Source material ::
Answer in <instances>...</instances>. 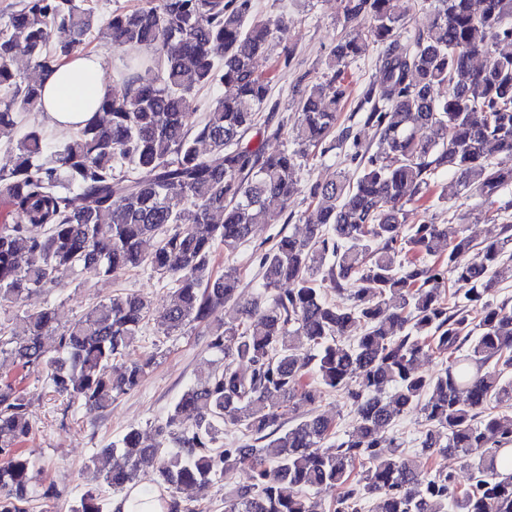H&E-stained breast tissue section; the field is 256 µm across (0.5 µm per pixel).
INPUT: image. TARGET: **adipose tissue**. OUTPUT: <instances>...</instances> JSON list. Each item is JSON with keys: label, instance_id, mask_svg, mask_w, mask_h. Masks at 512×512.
<instances>
[{"label": "adipose tissue", "instance_id": "ef3b65f1", "mask_svg": "<svg viewBox=\"0 0 512 512\" xmlns=\"http://www.w3.org/2000/svg\"><path fill=\"white\" fill-rule=\"evenodd\" d=\"M41 101L45 119L68 130L94 118L110 96L103 57L85 51L64 59L41 78Z\"/></svg>", "mask_w": 512, "mask_h": 512}]
</instances>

What is being asked ::
Reproduce the listing above exactly from the line containing "INPUT: image. TARGET: **adipose" through its last line, with both of those lines included.

Solution below ::
INPUT: image. TARGET: **adipose tissue**. OUTPUT: <instances>...</instances> JSON list. Each item is JSON with keys: label, instance_id, mask_svg, mask_w, mask_h. Masks at 512×512.
<instances>
[{"label": "adipose tissue", "instance_id": "ef3b65f1", "mask_svg": "<svg viewBox=\"0 0 512 512\" xmlns=\"http://www.w3.org/2000/svg\"><path fill=\"white\" fill-rule=\"evenodd\" d=\"M41 101L45 119L68 130L94 118L110 96L103 57L85 51L64 59L41 78Z\"/></svg>", "mask_w": 512, "mask_h": 512}]
</instances>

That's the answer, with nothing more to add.